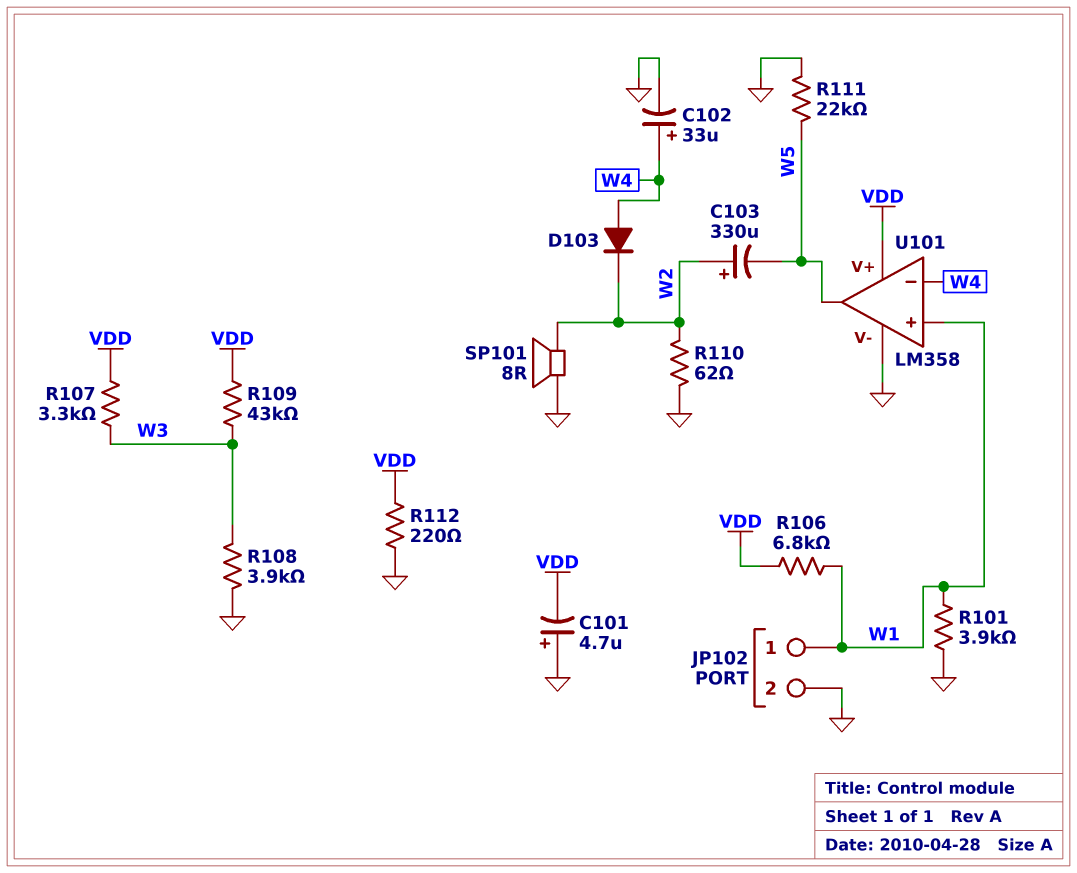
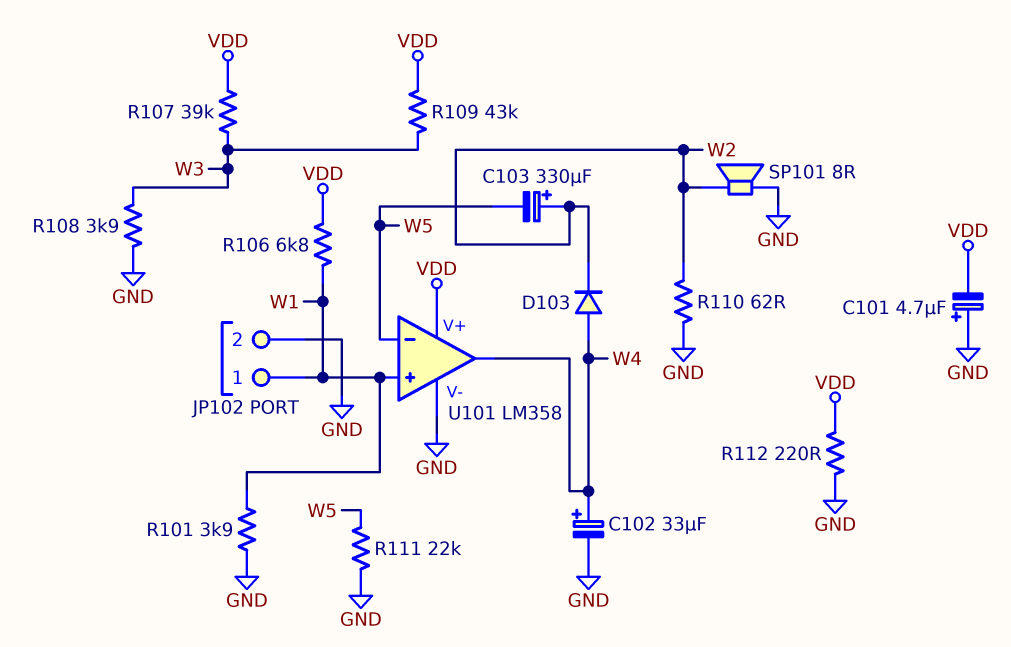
R107: 3.3k (VDD, W3) -> 39k (VDD, W3)
U101 pin in-: W4 -> W5
U101 pin out: W5 -> W4

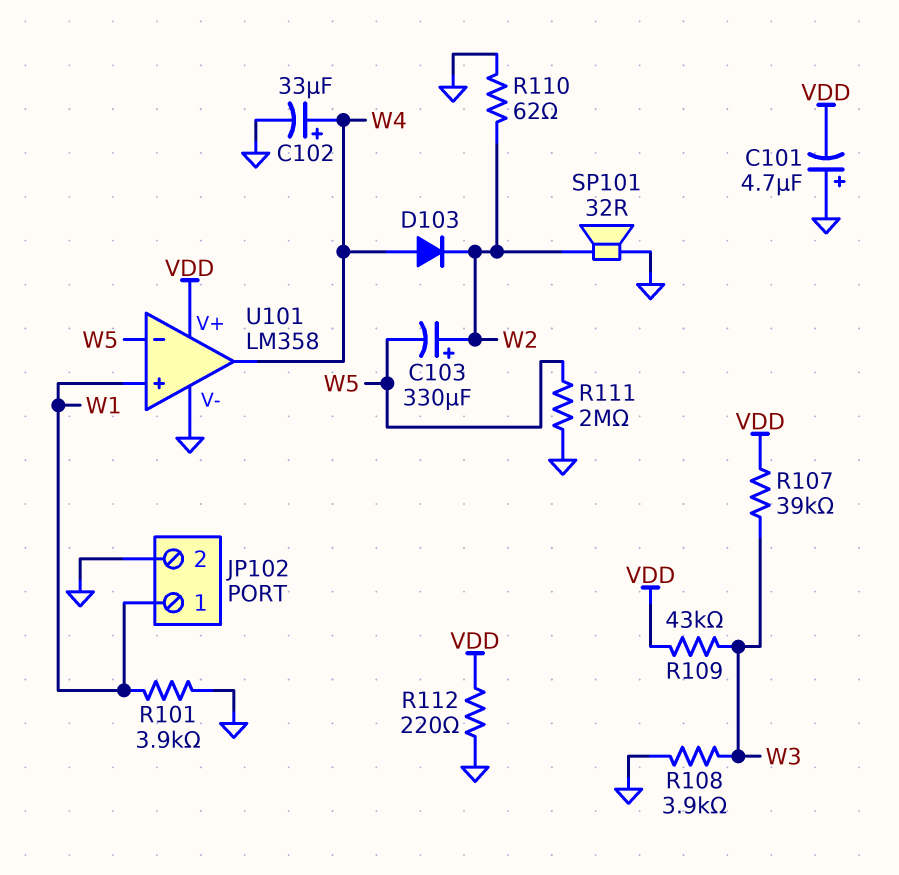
R106: 6.8k (VDD, W1) -> none
R111: 22k (GND, W5) -> 2M (GND, W5)
SP101: speaker 8R (GND, W2) -> speaker 32R (GND, W2)

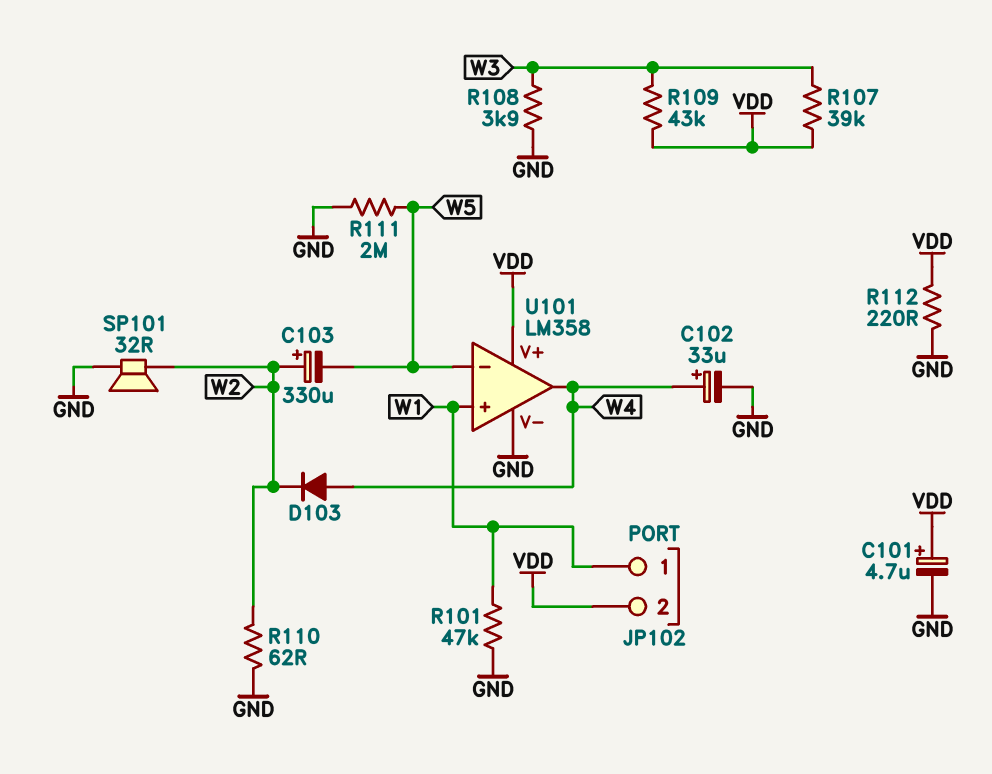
C101: 4.7uF (plus GND, minus VDD) -> 4.7uF (plus VDD, minus GND)
JP102 pin 2: GND -> VDD
R101: 3.9k (GND, W1) -> 47k (GND, W1)

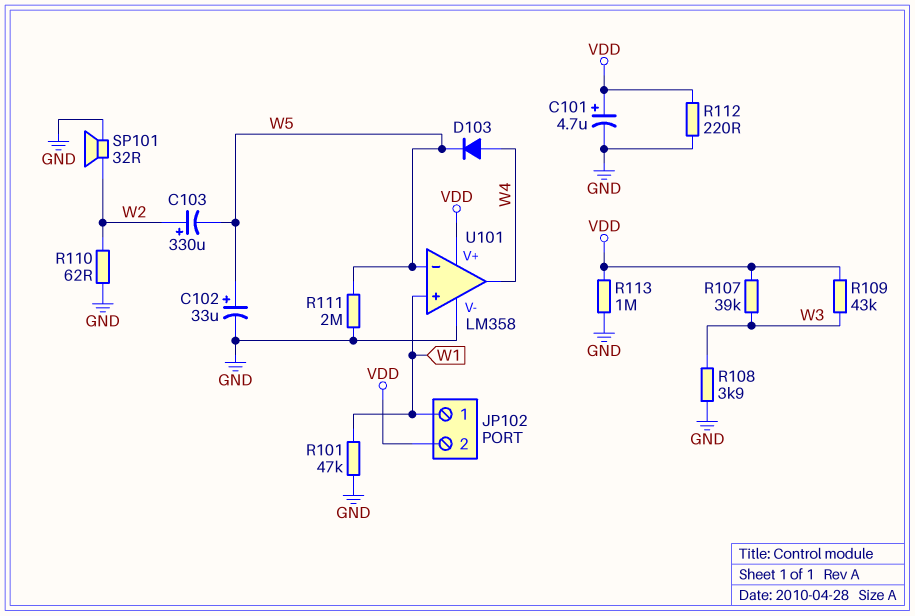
C102: 33uF (plus W4, minus GND) -> 33uF (plus W5, minus GND)
D103: diode (A W4, K W2) -> diode (A W4, K W5)
R113: none -> 1M (GND, VDD)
--------------------------------------------------
**What the task asks**
Nothing but the lines from the first line of the data through the line with "SP101: speaker 8R" belongs in the answer, copied exactly and without pictures.

**Result for this task**
R107: 3.3k (VDD, W3) -> 39k (VDD, W3)
U101 pin in-: W4 -> W5
U101 pin out: W5 -> W4

R106: 6.8k (VDD, W1) -> none
R111: 22k (GND, W5) -> 2M (GND, W5)
SP101: speaker 8R (GND, W2) -> speaker 32R (GND, W2)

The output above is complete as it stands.